Saved entries:
= = =

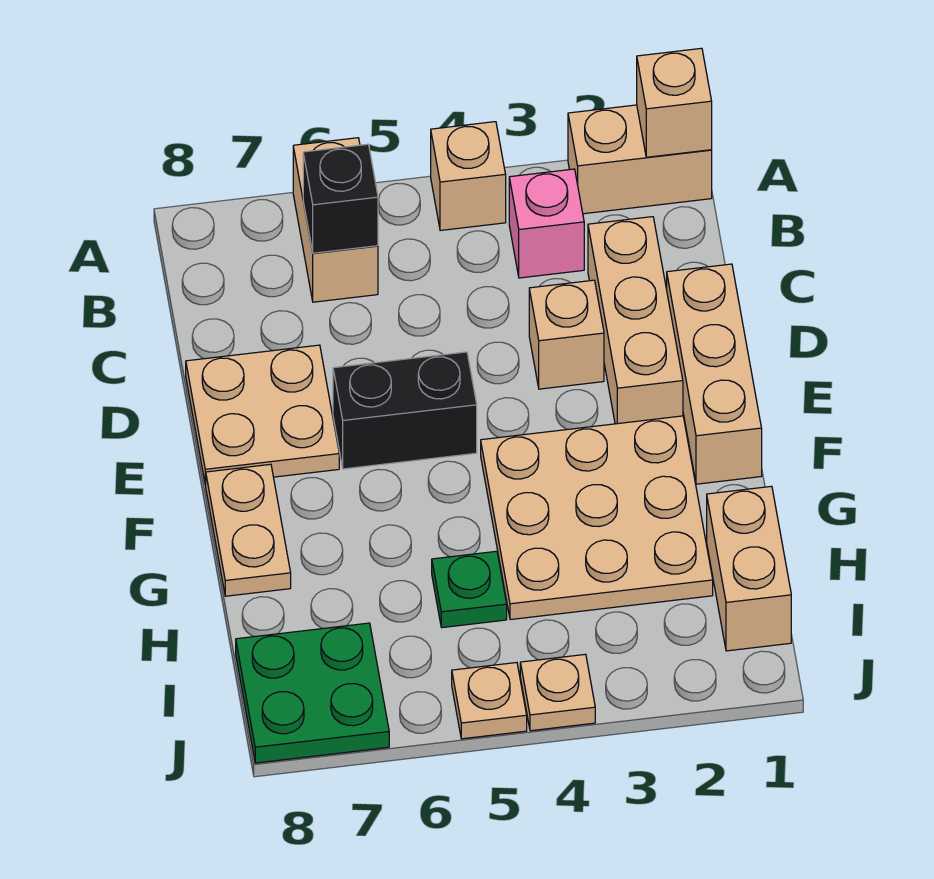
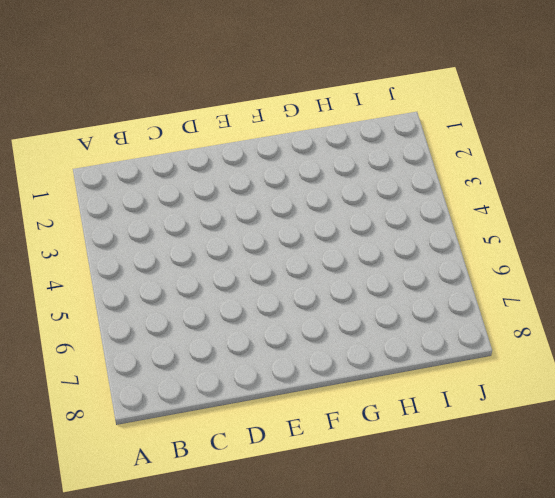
none -> tan 1x2 brick [568,105,712,214]
none -> tan 1x1 brick [431,122,506,231]
none -> tan 1x2 brick [293,138,378,302]

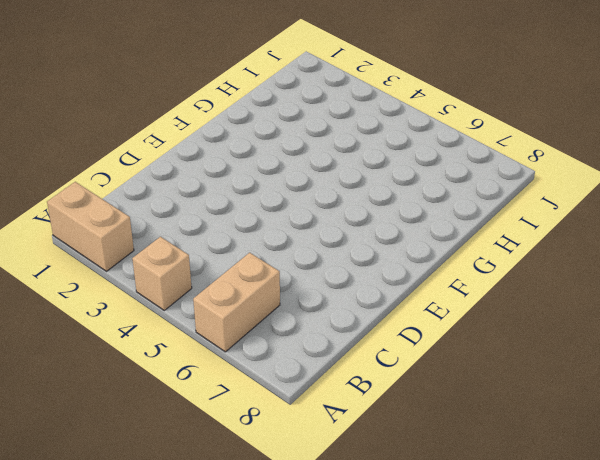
none -> pink 1x1 brick [509,169,584,278]
none -> tan 1x3 brick [588,217,683,424]
none -> tan 1x3 brick [667,264,762,484]

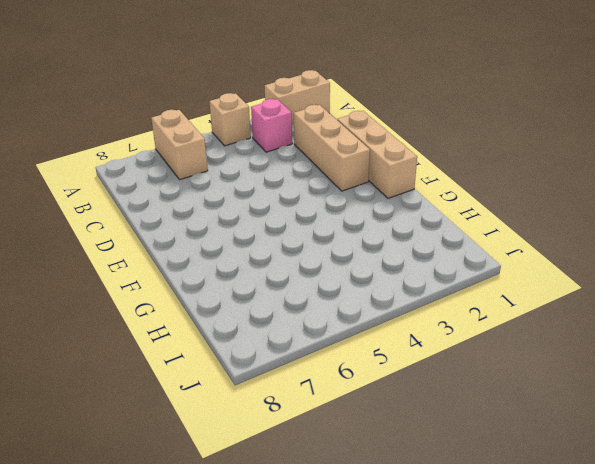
none -> tan 1x1 brick [529,280,604,389]
none -> tan 2x2 plate [186,345,339,485]
none -> black 1x2 brick [333,352,477,469]

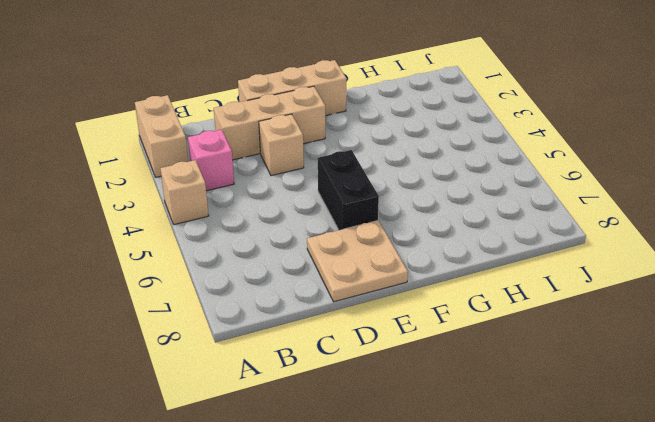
none -> tan 1x2 brick [293,138,378,302]
none -> tan 3x3 plate [481,416,713,620]
none -> tan 1x2 plate [206,464,291,596]

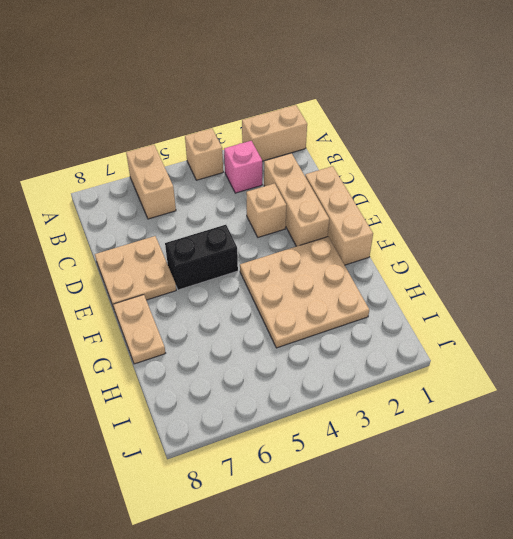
none -> tan 1x2 brick [707,486,791,651]
none -> green 1x1 plate [432,551,507,628]
none -> green 2x2 plate [236,623,389,763]

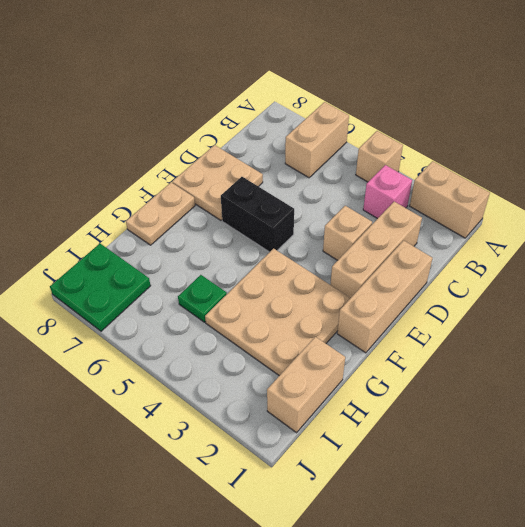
none -> tan 1x1 plate [520,654,595,731]
none -> tan 1x1 plate [452,663,527,739]
none -> tan 1x1 brick [637,48,712,157]

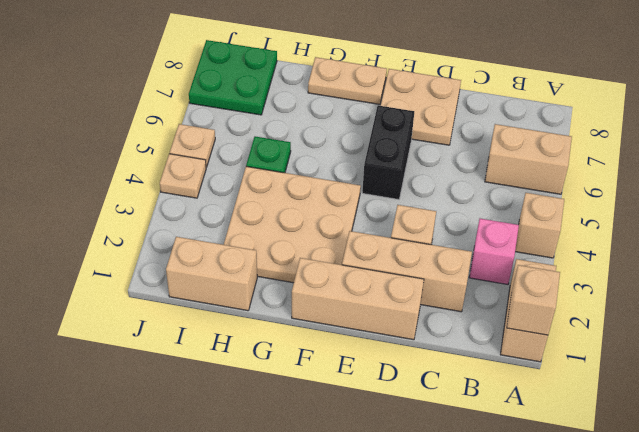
none -> black 1x1 brick [303,144,378,253]

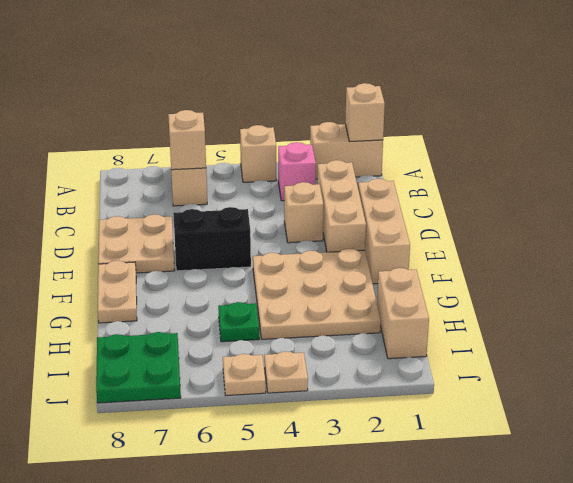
tan 1x1 brick [168,110,206,170] -> black 1x1 brick [303,144,378,253]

= = =

> [PROBLEM DETAILS]:
Please go through the entries and show every line with the word "black".

> [EXERCISE RESULT]:
none -> black 1x2 brick [333,352,477,469]
none -> black 1x1 brick [303,144,378,253]
tan 1x1 brick [168,110,206,170] -> black 1x1 brick [303,144,378,253]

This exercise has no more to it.